═════ Record extracts

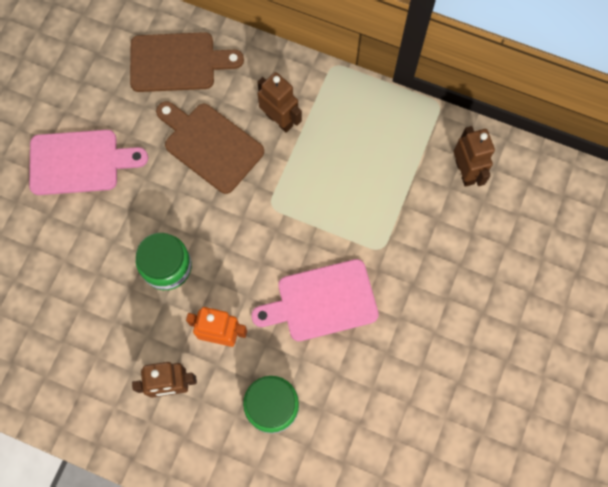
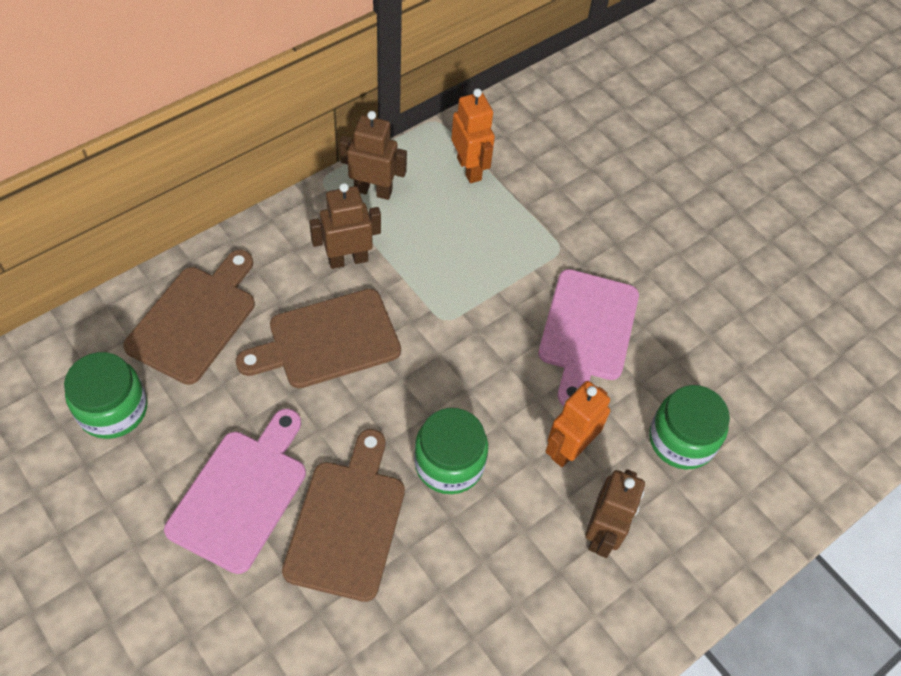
camera: 65 degrees left, 15 degrees down
(92, 60) = (113, 409): none -> green jar
(94, 230) = (347, 522): none -> brown cutting board
(410, 151) = (469, 169): none -> orange robot
(465, 172) = (523, 139): brown robot -> brown robot (373, 191)

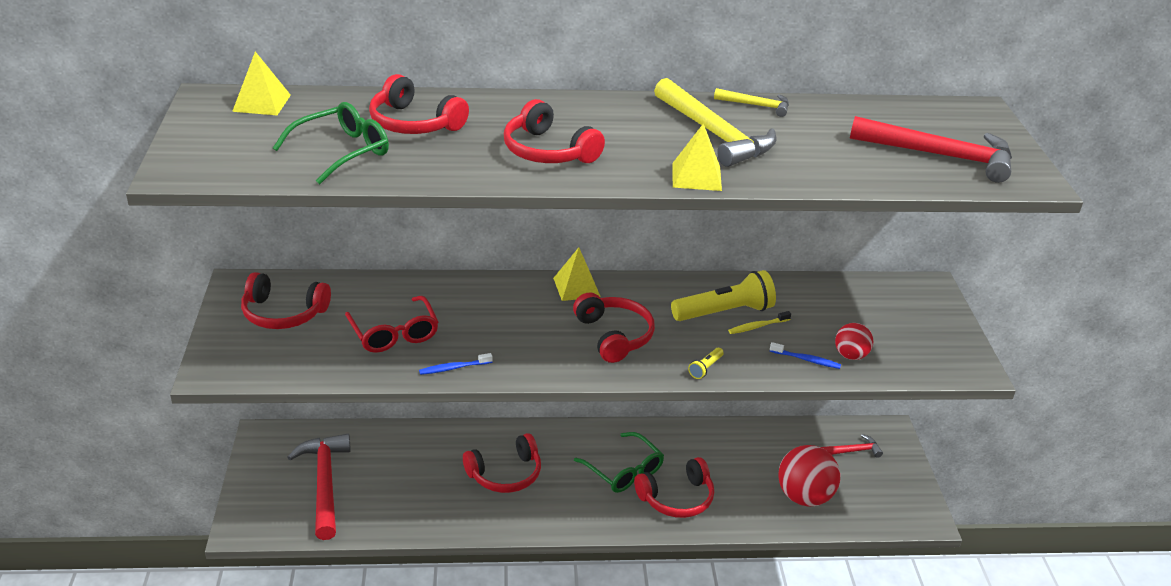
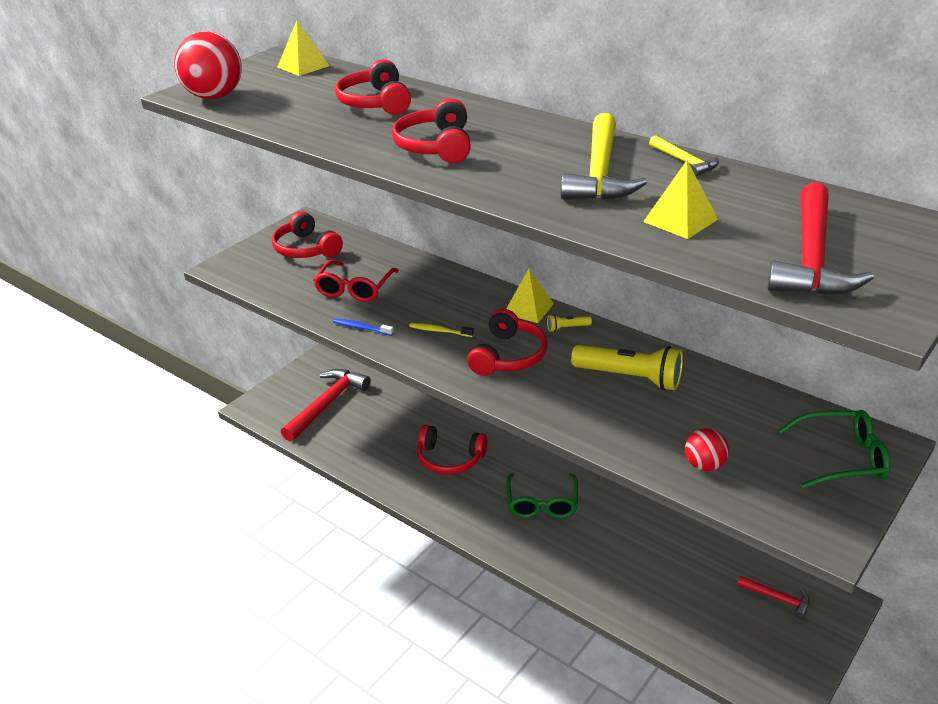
camera: 45 degrees right, 0 degrees up
(342, 152) = (296, 108): green glasses -> green glasses (842, 458)
(677, 498) = (561, 547): red headphones -> none
(696, 176) = (522, 198): yellow pyramid -> yellow pyramid (680, 220)
(705, 368) = (549, 413): yellow flashlight -> yellow flashlight (567, 328)
(757, 326) = (644, 402): yellow toothbrush -> yellow toothbrush (439, 331)
(804, 496) = (679, 610): red ball -> red ball (214, 97)
(806, 360) = (653, 448): blue toothbrush -> none
(940, 155) = (812, 257): red hammer -> red hammer turned 45 degrees clockwise

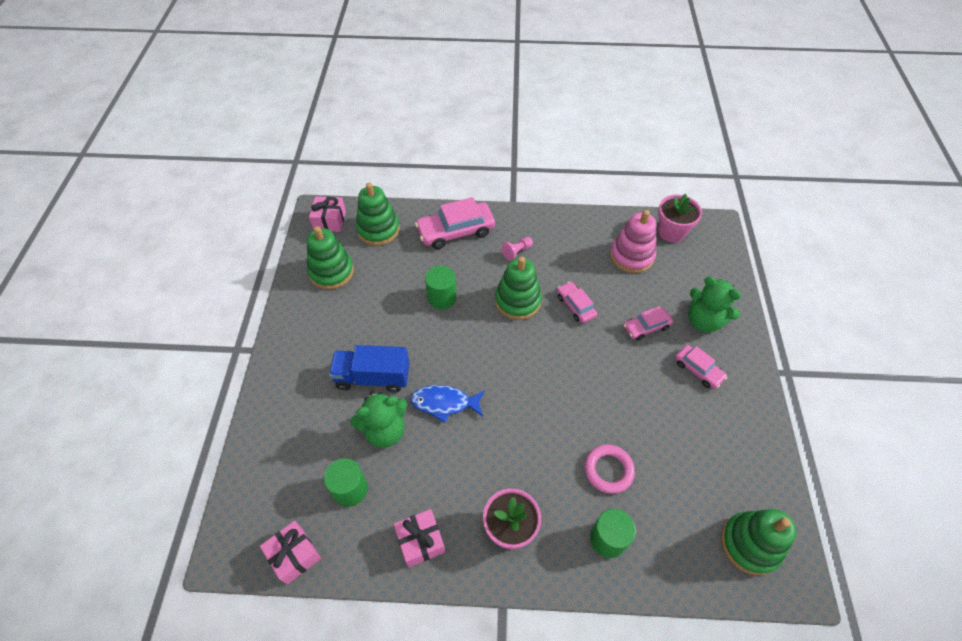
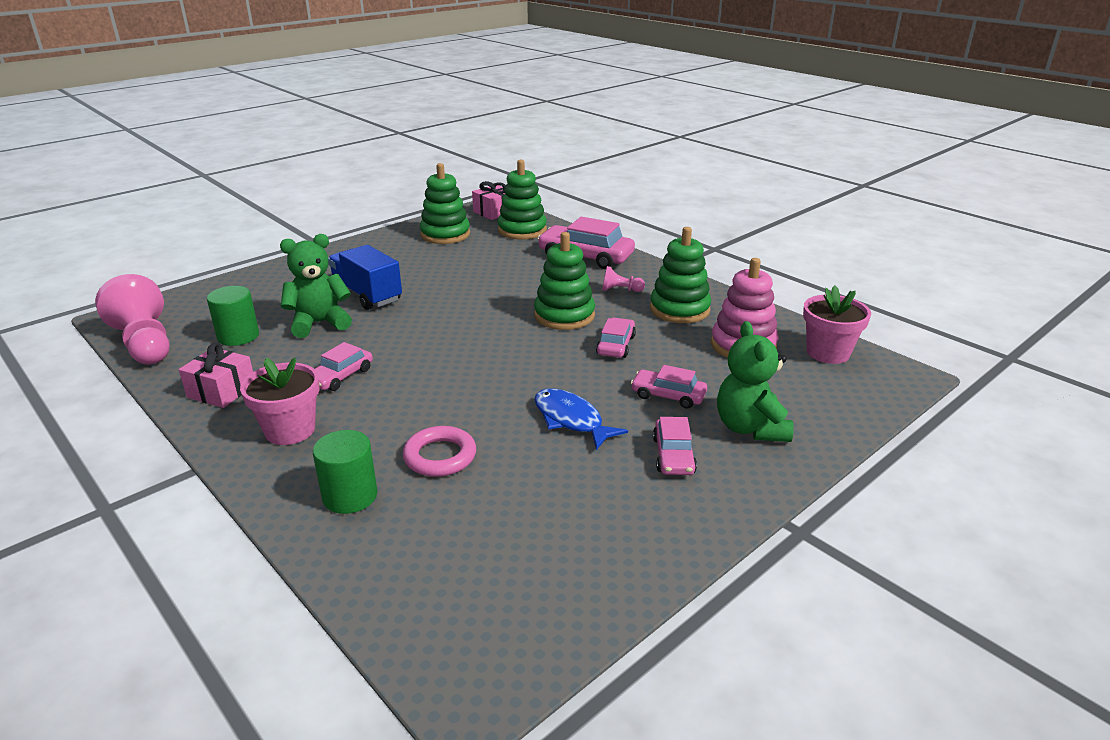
camera: 45 degrees right, 25 degrees down
(294, 555) = (145, 343): pink gift -> pink pawn
(385, 430) = (319, 323): green teddy bear -> green teddy bear turned 135 degrees clockwise
(442, 297) = (501, 283): green cylinder -> none
(444, 403) = (388, 335): blue fish -> blue fish (571, 420)
(471, 462) = (340, 376): none -> pink car
(750, 544) = (478, 615): green stacking toy -> green stacking toy (679, 309)

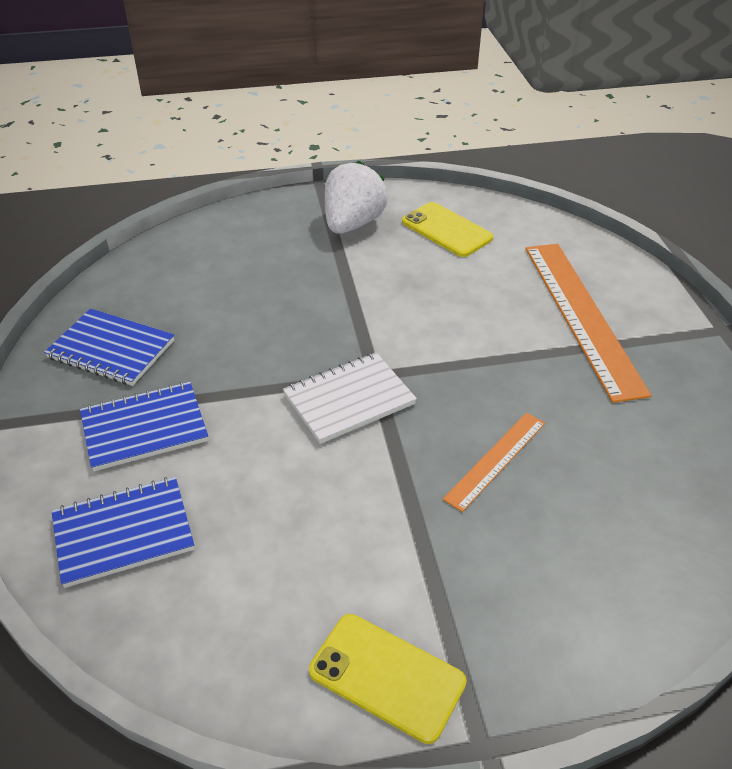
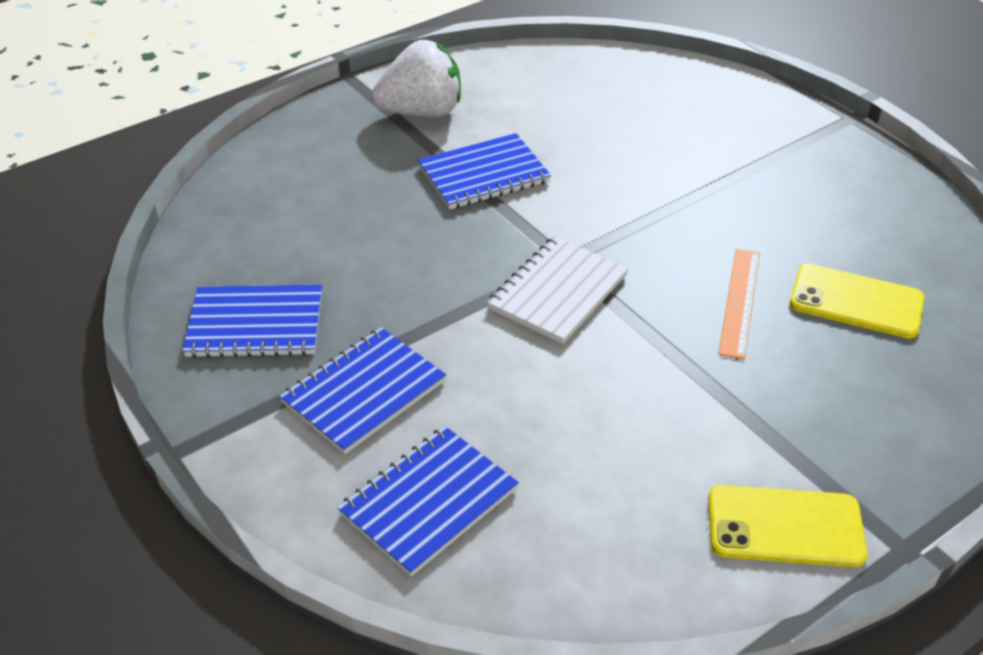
camera: 25 degrees left, 0 degrees up
(352, 224) = (422, 112): white strawberry -> white strawberry turned 75 degrees clockwise
(362, 286) = (484, 174): none -> blue notebook
(446, 230) = (527, 92): yellow phone -> yellow phone (856, 302)
(582, 316) = (720, 142): orange ruler -> none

══════════

▶ _Task requirements_: All that is wanted is the stretch of lines above from the one containing "camera: 45 degrees right, 0 degrees up" through the one containing "(806, 360) = (653, 448): blue", duplicated exactly.

▶ _Answer box_:
camera: 45 degrees right, 0 degrees up
(342, 152) = (296, 108): green glasses -> green glasses (842, 458)
(677, 498) = (561, 547): red headphones -> none
(696, 176) = (522, 198): yellow pyramid -> yellow pyramid (680, 220)
(705, 368) = (549, 413): yellow flashlight -> yellow flashlight (567, 328)
(757, 326) = (644, 402): yellow toothbrush -> yellow toothbrush (439, 331)
(804, 496) = (679, 610): red ball -> red ball (214, 97)
(806, 360) = (653, 448): blue toothbrush -> none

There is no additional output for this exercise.